**Input data**
________________

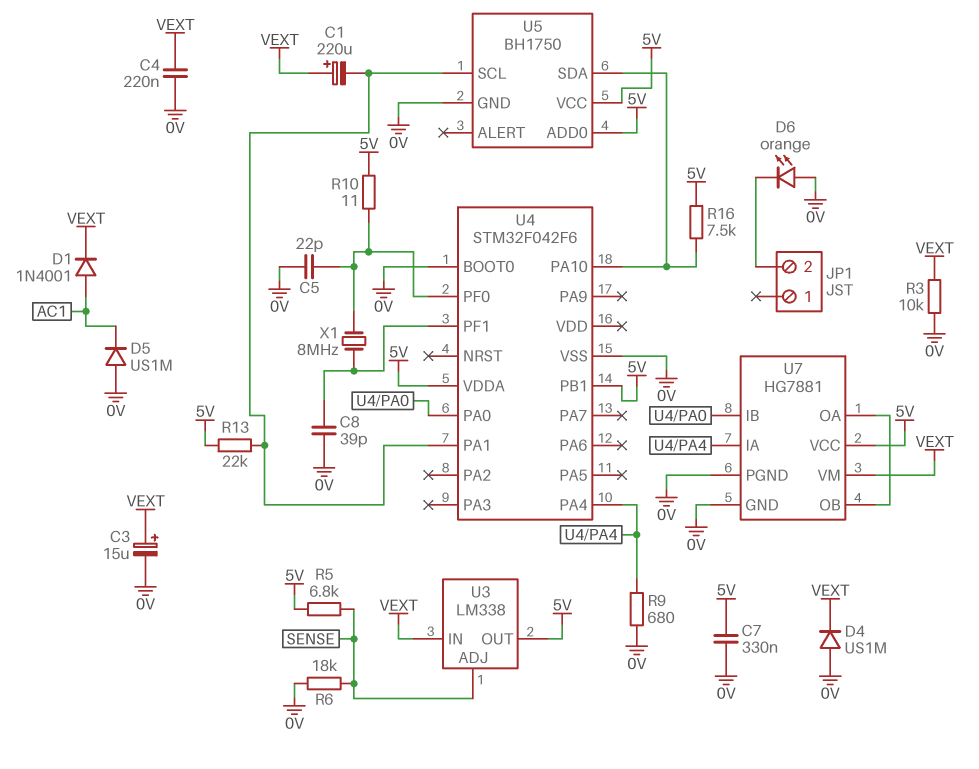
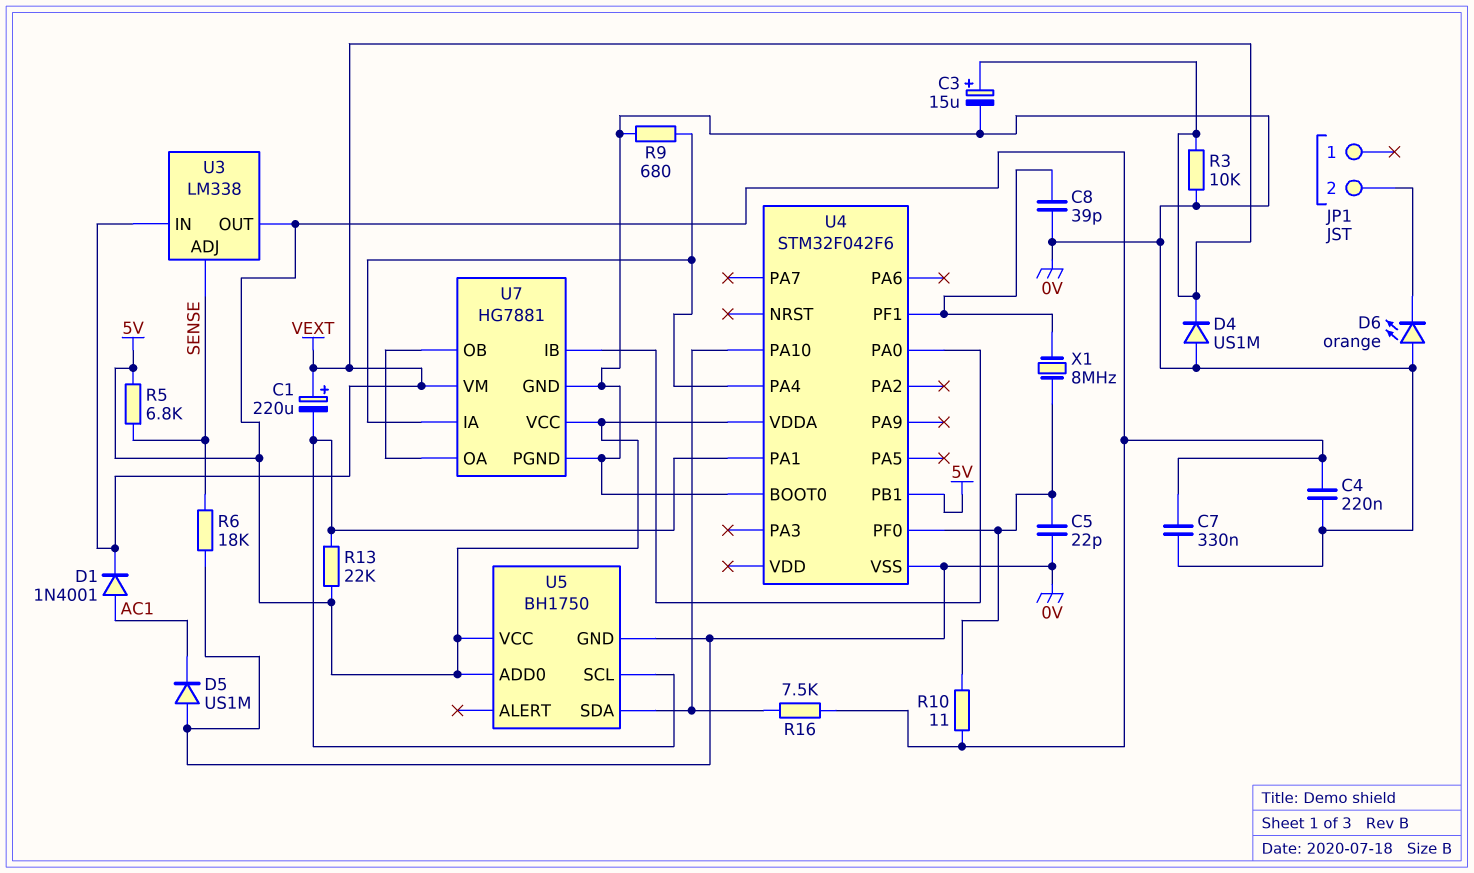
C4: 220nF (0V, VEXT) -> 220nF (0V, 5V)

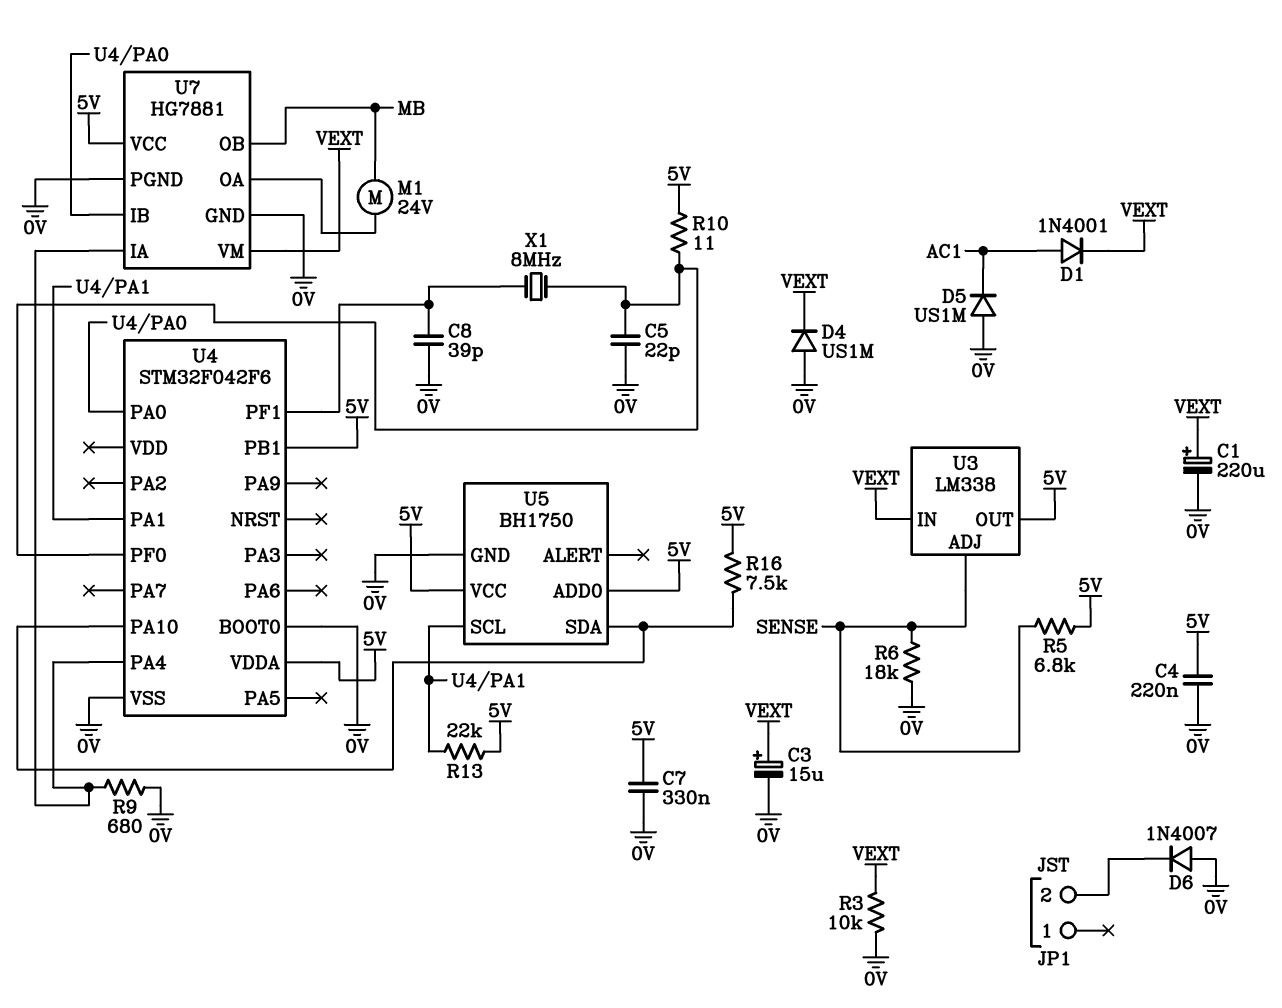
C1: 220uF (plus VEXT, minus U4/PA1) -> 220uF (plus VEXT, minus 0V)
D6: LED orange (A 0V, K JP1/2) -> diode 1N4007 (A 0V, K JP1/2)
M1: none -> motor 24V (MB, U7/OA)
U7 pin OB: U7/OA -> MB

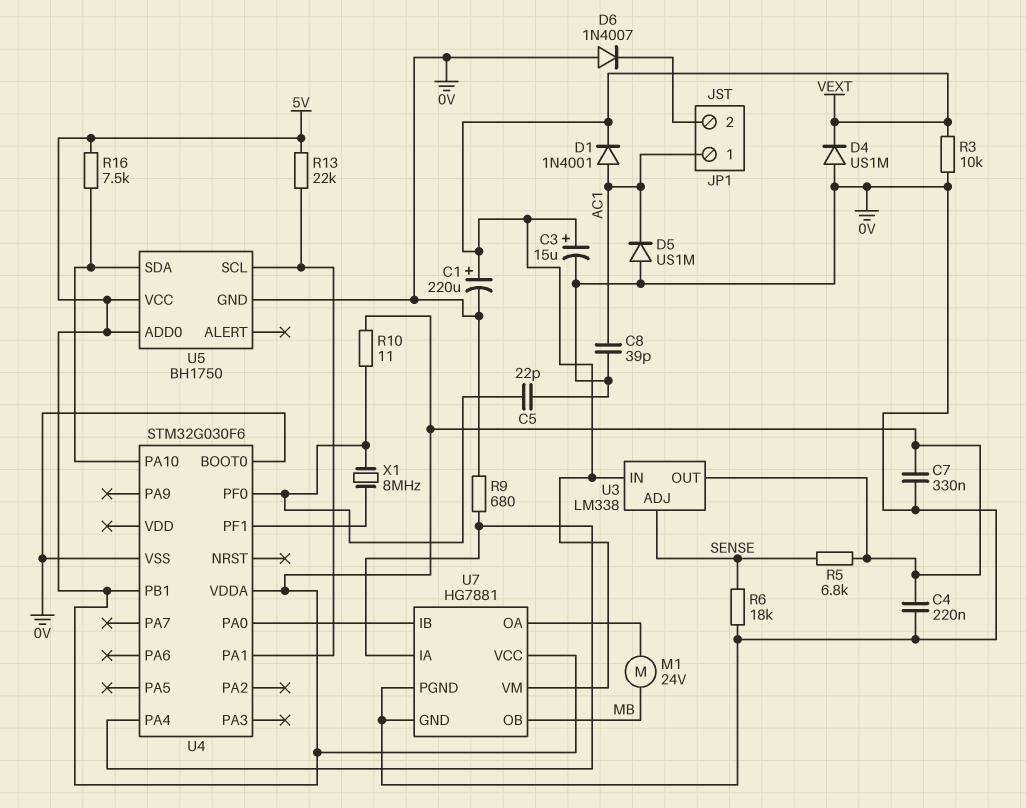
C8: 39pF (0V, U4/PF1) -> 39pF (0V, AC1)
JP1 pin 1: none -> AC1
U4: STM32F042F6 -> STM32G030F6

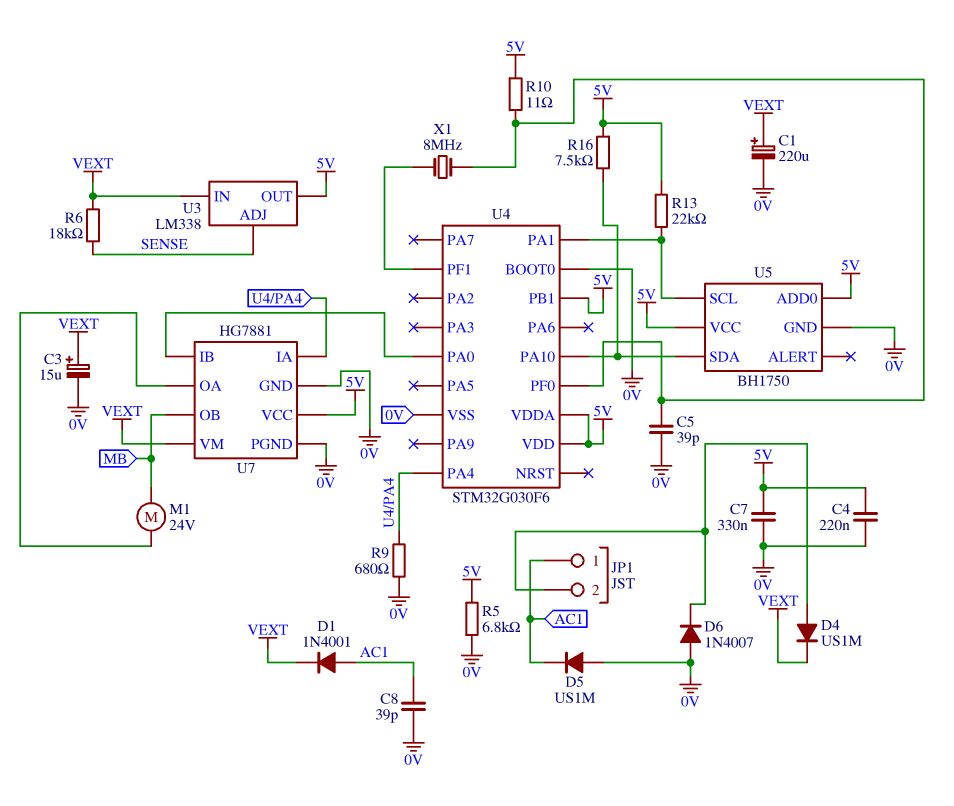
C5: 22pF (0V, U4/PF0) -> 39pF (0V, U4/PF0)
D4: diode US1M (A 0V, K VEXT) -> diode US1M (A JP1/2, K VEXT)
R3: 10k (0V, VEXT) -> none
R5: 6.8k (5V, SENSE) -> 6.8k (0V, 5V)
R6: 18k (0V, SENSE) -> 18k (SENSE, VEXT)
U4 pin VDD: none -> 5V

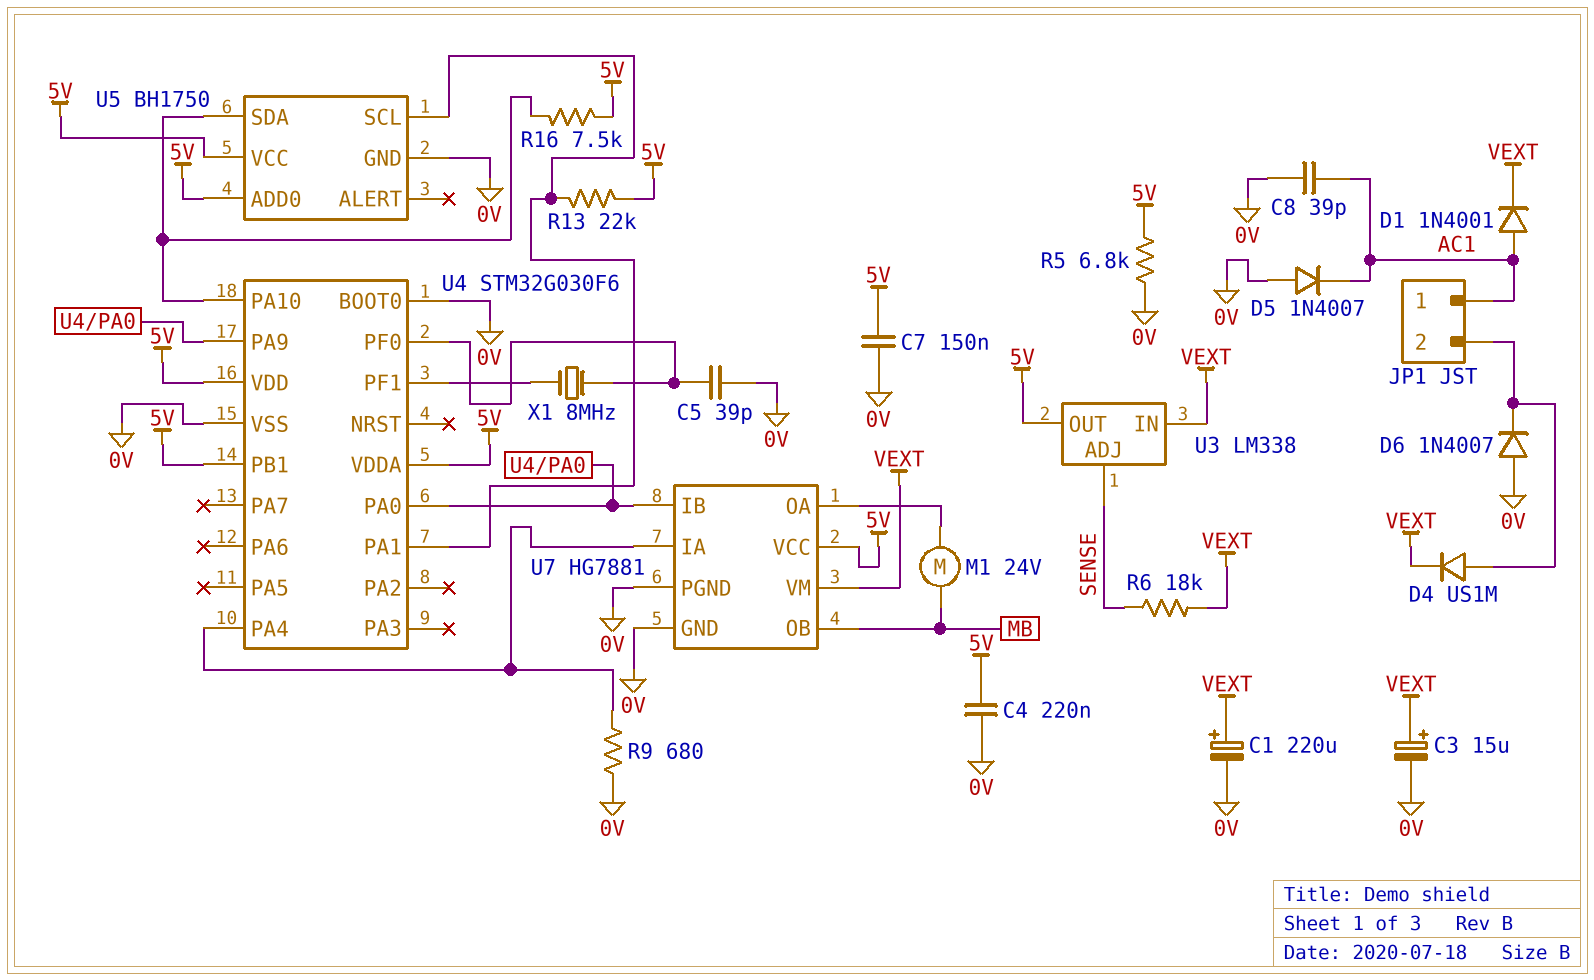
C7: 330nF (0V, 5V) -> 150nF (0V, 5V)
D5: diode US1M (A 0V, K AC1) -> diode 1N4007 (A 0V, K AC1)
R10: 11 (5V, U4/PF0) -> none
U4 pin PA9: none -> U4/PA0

________________

**Goal of the exercise**
Show every line of the data in which the word "SENSE" appears.

**Response area**
R5: 6.8k (5V, SENSE) -> 6.8k (0V, 5V)
R6: 18k (0V, SENSE) -> 18k (SENSE, VEXT)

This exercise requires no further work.